Stored data entries →
◇ ◇ ◇ ◇ ◇

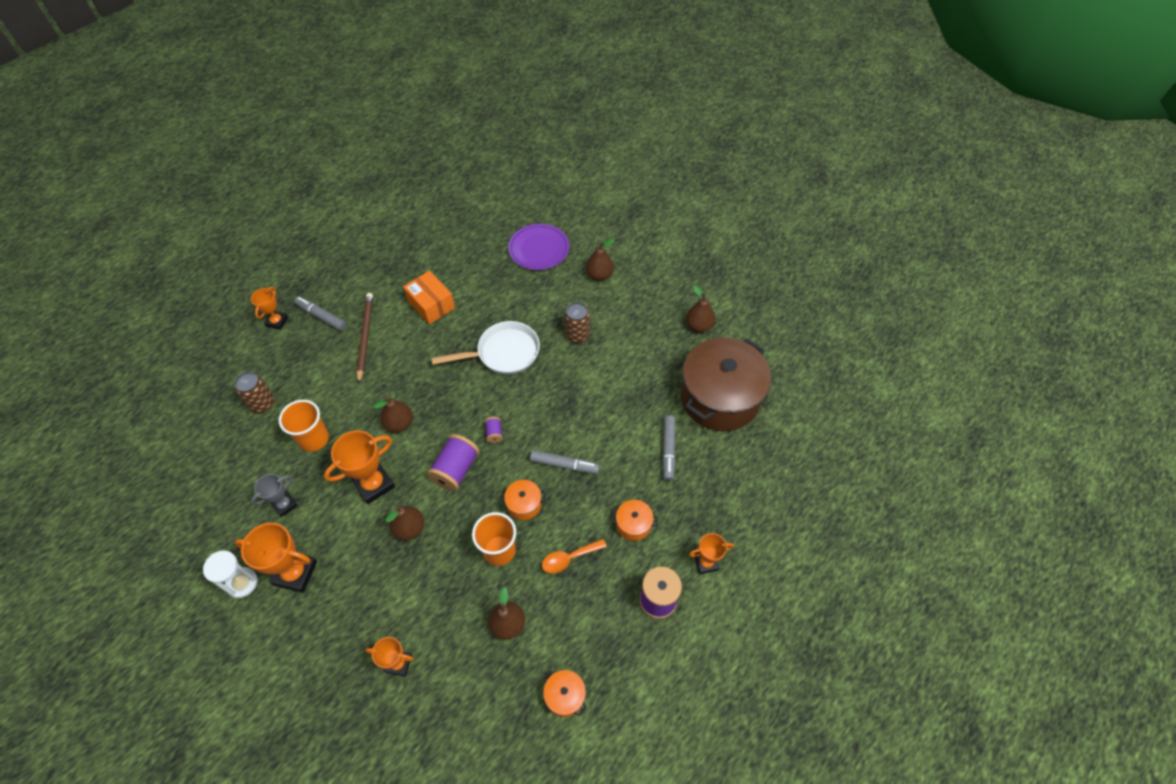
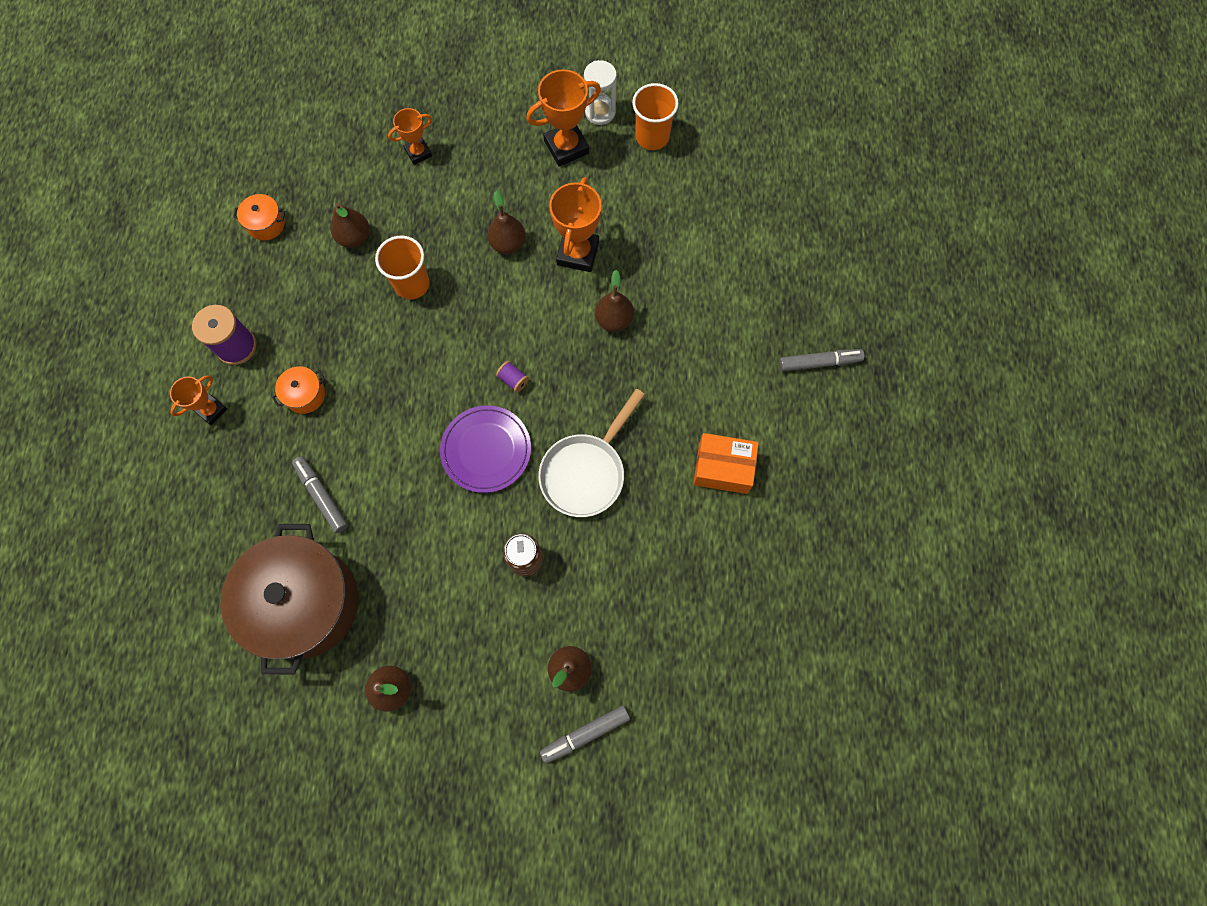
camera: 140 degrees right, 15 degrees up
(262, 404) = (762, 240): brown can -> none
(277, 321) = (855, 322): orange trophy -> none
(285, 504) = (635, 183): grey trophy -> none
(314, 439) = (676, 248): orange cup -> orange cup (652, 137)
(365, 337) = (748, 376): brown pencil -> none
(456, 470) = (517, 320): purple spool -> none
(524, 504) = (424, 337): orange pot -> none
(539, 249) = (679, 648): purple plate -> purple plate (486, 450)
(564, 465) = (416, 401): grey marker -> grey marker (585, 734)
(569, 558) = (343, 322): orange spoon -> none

◇ ◇ ◇ ◇ ◇

Each line from the one that contains "(524, 504) = (424, 337): orange pot -> none" to the end of the data should be set down exactly, both ends included.

(524, 504) = (424, 337): orange pot -> none
(539, 249) = (679, 648): purple plate -> purple plate (486, 450)
(564, 465) = (416, 401): grey marker -> grey marker (585, 734)
(569, 558) = (343, 322): orange spoon -> none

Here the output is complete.